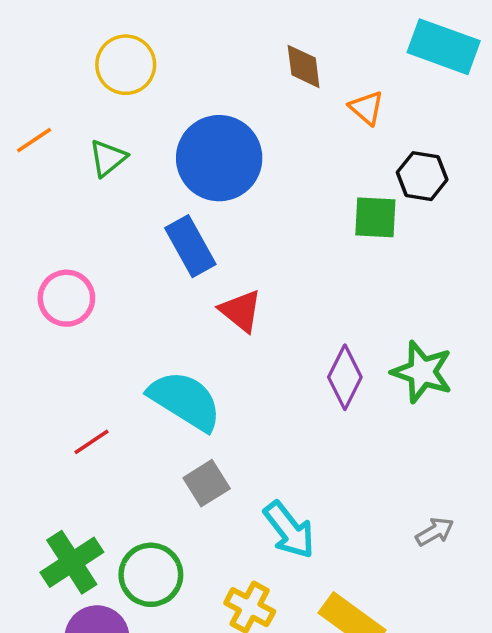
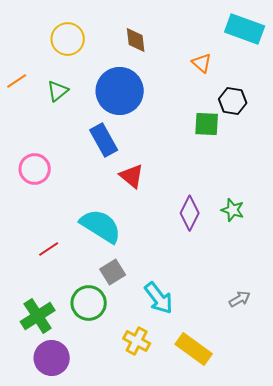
brown diamond: (304, 66) -> (136, 40), moved
green star: (422, 372) -> (233, 210), size x0.7
green circle: (151, 575) -> (89, 303), moved

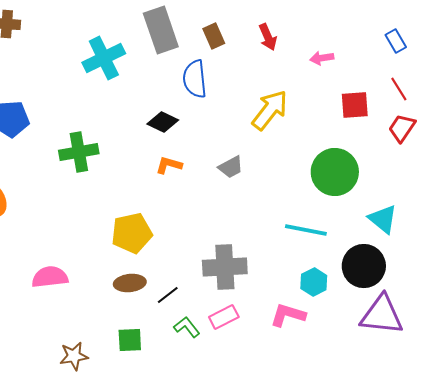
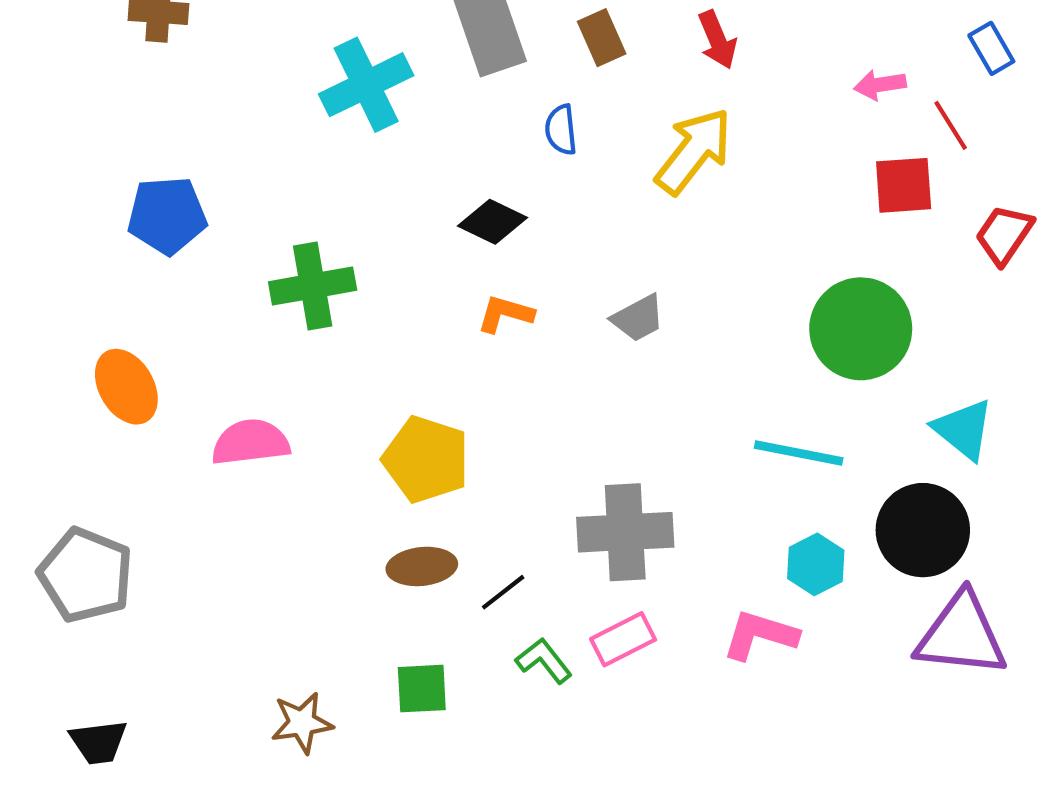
pink arrow: (322, 58) -> (880, 85), moved
blue semicircle: (195, 79) -> (561, 130), size x0.6
red line: (399, 89) -> (951, 125), moved
yellow arrow: (270, 110) -> (694, 151), moved
yellow pentagon: (132, 233) -> (426, 459), turned 30
pink semicircle: (50, 277) -> (251, 442), moved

▶ What is required
Please work out how many lines in the material contain the word "pink" and state only that number.

▶ Solution
2